Directions for this task: Please restate each entry that appears below word for word, without its pictures.

Supplied records START

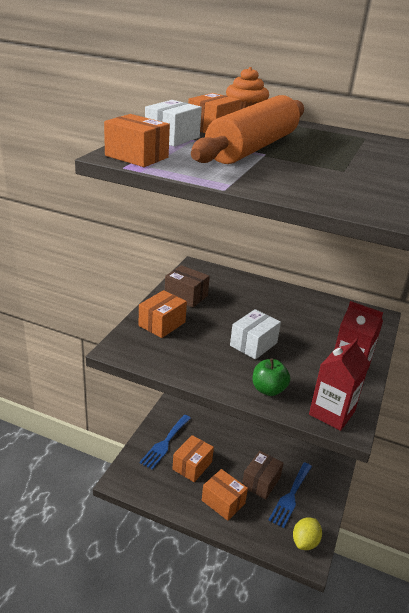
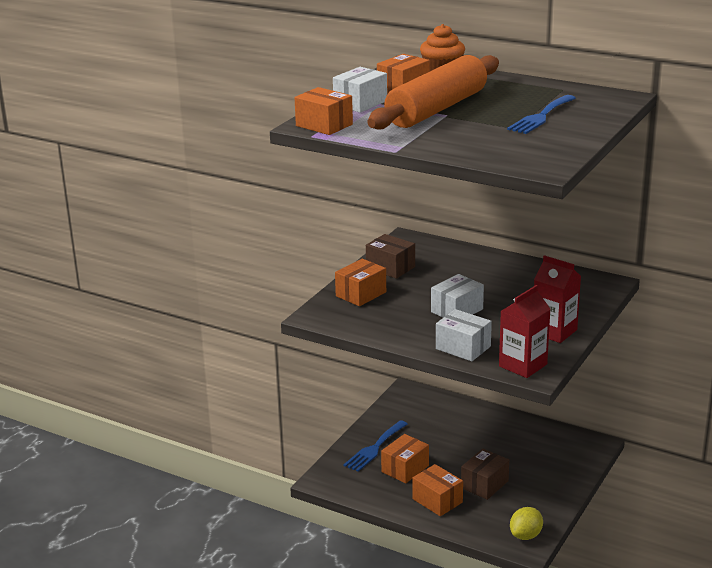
camera: 10 degrees right, 5 degrees down
(268, 389) = (463, 347): green apple -> white box
(290, 496) = (517, 497): blue fork -> blue fork (541, 116)

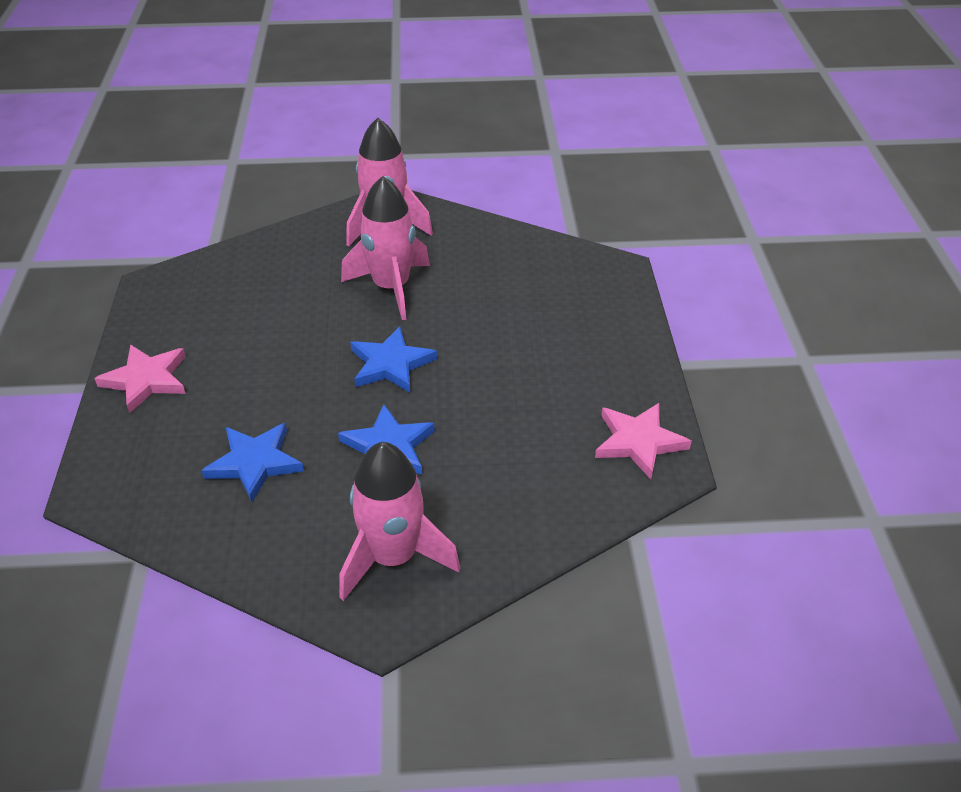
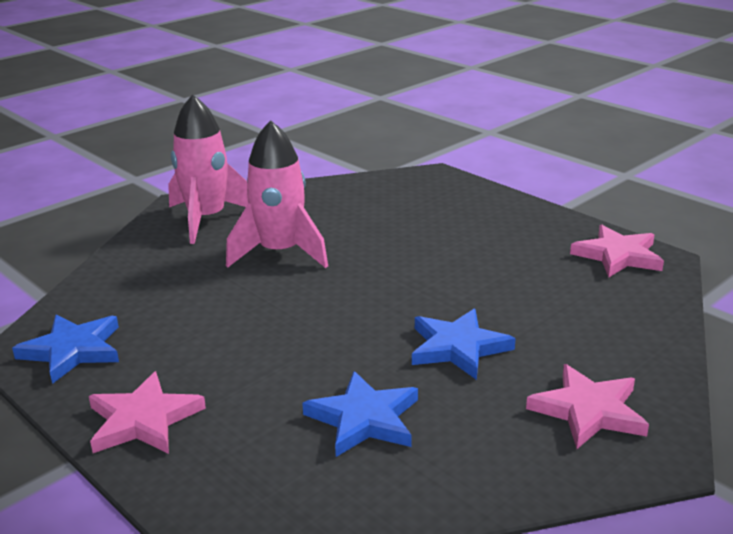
camera: 40 degrees left, 15 degrees down
(391, 364) = (365, 297): blue star -> blue star (72, 350)
(393, 557) = (588, 411): pink rocket -> pink star

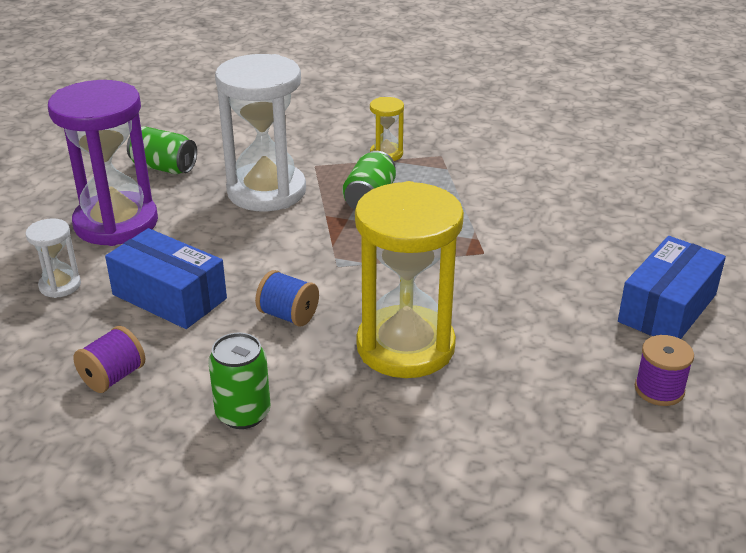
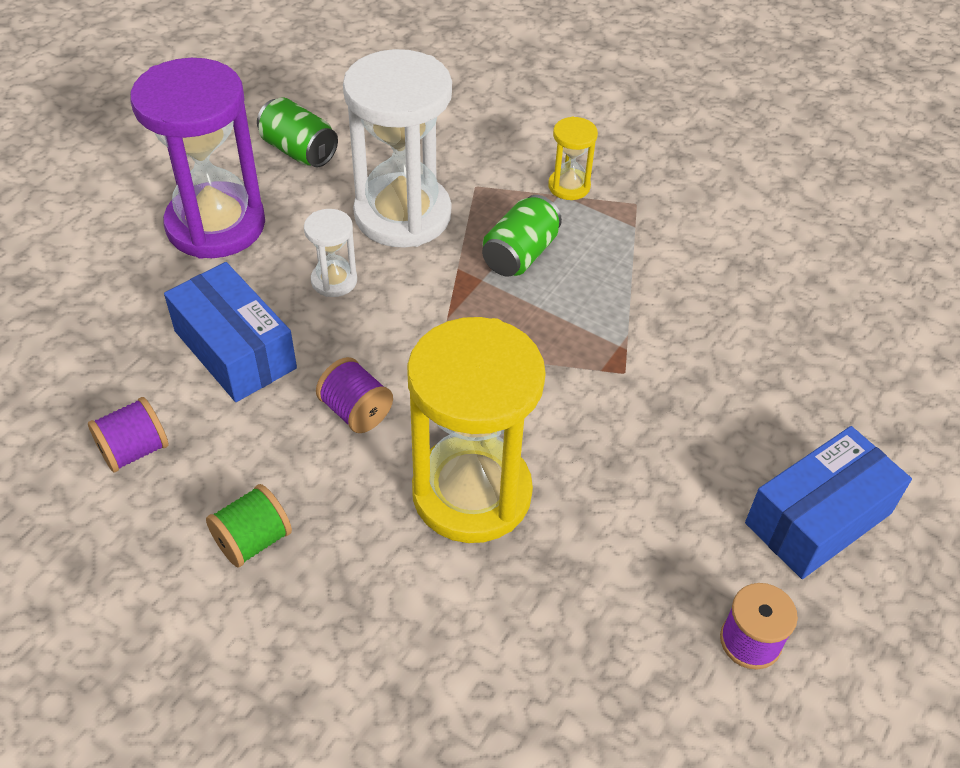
camera: 15 degrees right, 15 degrees up
(60, 285) = (124, 304): white hourglass -> white hourglass (334, 281)
(243, 413) = (253, 540): green can -> green spool
(288, 315) = (356, 411): blue spool -> purple spool

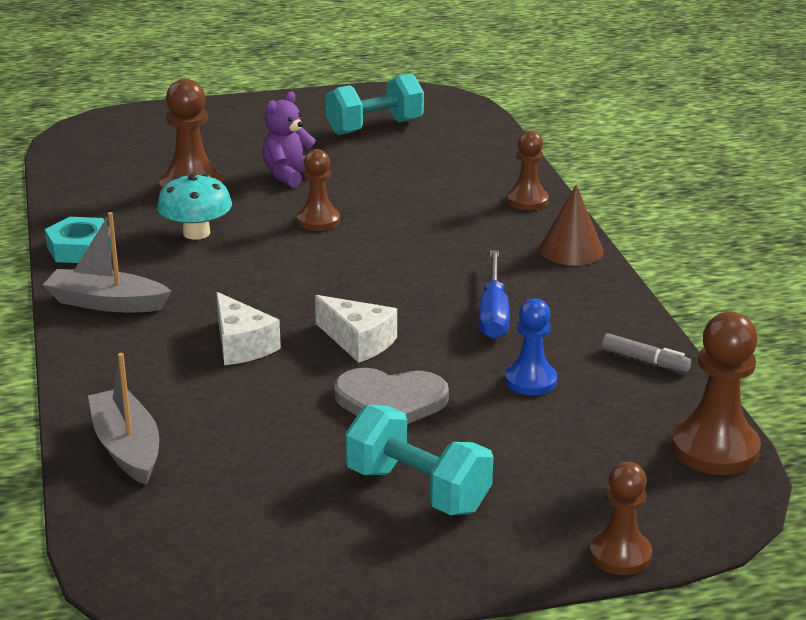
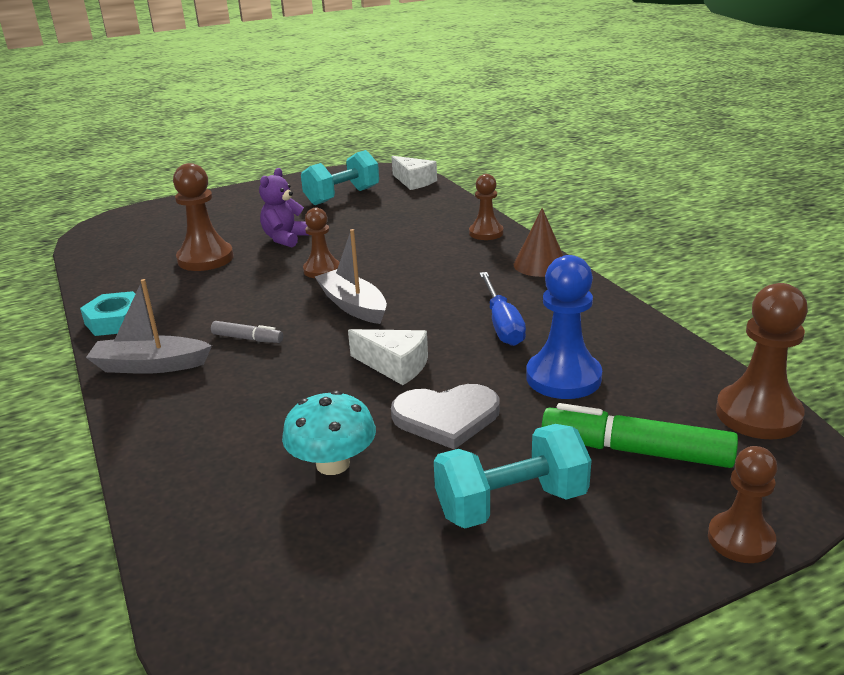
camera: 10 degrees left, 0 degrees up
(127, 447) = (202, 509): grey boat -> grey boat (353, 306)
(196, 233) = (219, 294): turquoise mushroom -> turquoise mushroom (333, 464)
(242, 345) = (289, 385): white cheese -> white cheese (414, 182)
(417, 490) = (511, 504): turquoise dumbbell -> turquoise dumbbell turned 45 degrees counterclockwise
(530, 381) = (563, 378): blue pawn -> blue pawn, size x1.56
(565, 463) = (636, 451): none -> green marker
(645, 360) = (650, 345): grey marker -> grey marker (247, 338)

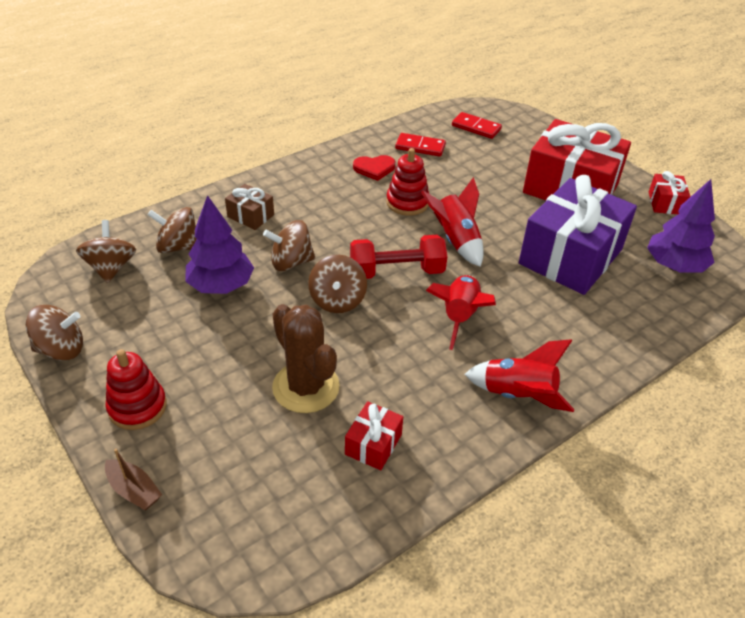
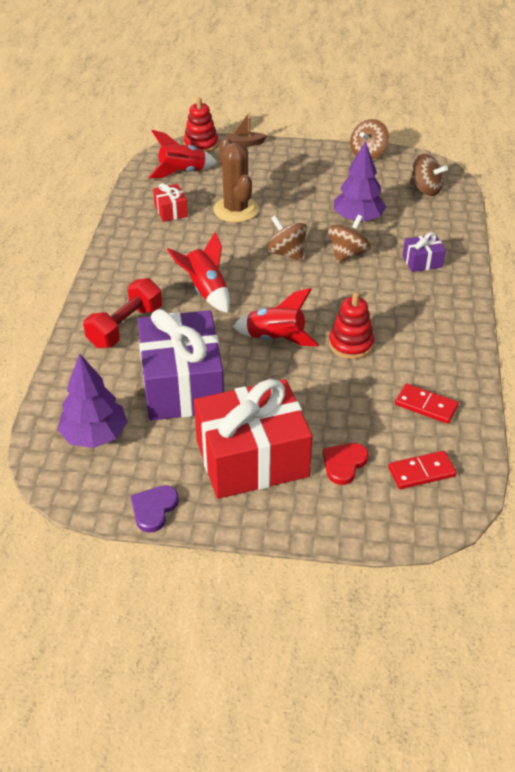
camera: 135 degrees right, 0 degrees up
(137, 407) = (294, 160): red stacking toy -> red stacking toy (201, 144)
(178, 247) = (419, 219): brown spinning top -> none
(250, 216) = (422, 261): brown gift -> purple gift
(306, 387) = (236, 210): brown cactus -> brown cactus turned 60 degrees clockwise
(374, 169) = (420, 355): red heart -> red heart (344, 464)
(397, 271) = (280, 291): red dumbbell -> red dumbbell (125, 327)
(420, 147) = (426, 405): red domino -> red domino turned 60 degrees clockwise
(518, 395) = (123, 273): red rocket -> red rocket (182, 172)
(665, 203) = (154, 509): red gift -> purple heart

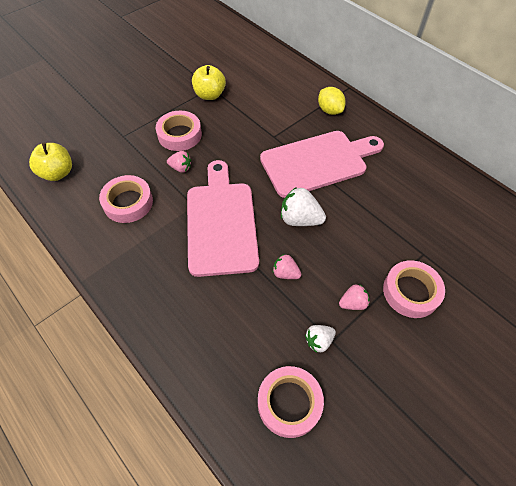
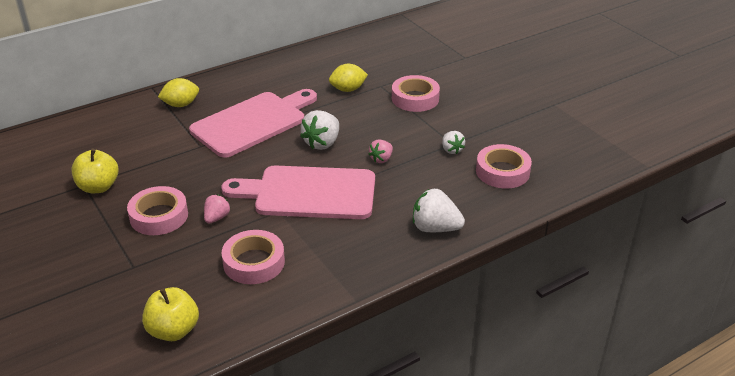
camera: 80 degrees left, 20 degrees down
(180, 336) = (435, 228): none -> white strawberry
(318, 162) = (253, 123): pink cutting board -> pink cutting board turned 60 degrees clockwise
(353, 303) = (420, 128): pink strawberry -> none
(403, 225) = (348, 89): none -> yellow lemon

Supplied records END

Response to the task:
camera: 10 degrees right, 5 degrees down
(268, 389) = (463, 347): green apple -> white box
(290, 496) = (517, 497): blue fork -> blue fork (541, 116)

camera: 40 degrees left, 15 degrees down
(391, 364) = (365, 297): blue star -> blue star (72, 350)
(393, 557) = (588, 411): pink rocket -> pink star

camera: 15 degrees right, 15 degrees up
(60, 285) = (124, 304): white hourglass -> white hourglass (334, 281)
(243, 413) = (253, 540): green can -> green spool
(288, 315) = (356, 411): blue spool -> purple spool

camera: 10 degrees left, 0 degrees up
(127, 447) = (202, 509): grey boat -> grey boat (353, 306)
(196, 233) = (219, 294): turquoise mushroom -> turquoise mushroom (333, 464)
(242, 345) = (289, 385): white cheese -> white cheese (414, 182)
(417, 490) = (511, 504): turquoise dumbbell -> turquoise dumbbell turned 45 degrees counterclockwise
(530, 381) = (563, 378): blue pawn -> blue pawn, size x1.56
(565, 463) = (636, 451): none -> green marker
(645, 360) = (650, 345): grey marker -> grey marker (247, 338)

camera: 135 degrees right, 0 degrees up
(137, 407) = (294, 160): red stacking toy -> red stacking toy (201, 144)
(178, 247) = (419, 219): brown spinning top -> none
(250, 216) = (422, 261): brown gift -> purple gift
(306, 387) = (236, 210): brown cactus -> brown cactus turned 60 degrees clockwise
(374, 169) = (420, 355): red heart -> red heart (344, 464)
(397, 271) = (280, 291): red dumbbell -> red dumbbell (125, 327)
(420, 147) = (426, 405): red domino -> red domino turned 60 degrees clockwise
(518, 395) = (123, 273): red rocket -> red rocket (182, 172)
(665, 203) = (154, 509): red gift -> purple heart

camera: 80 degrees left, 20 degrees down
(180, 336) = (435, 228): none -> white strawberry
(318, 162) = (253, 123): pink cutting board -> pink cutting board turned 60 degrees clockwise
(353, 303) = (420, 128): pink strawberry -> none
(403, 225) = (348, 89): none -> yellow lemon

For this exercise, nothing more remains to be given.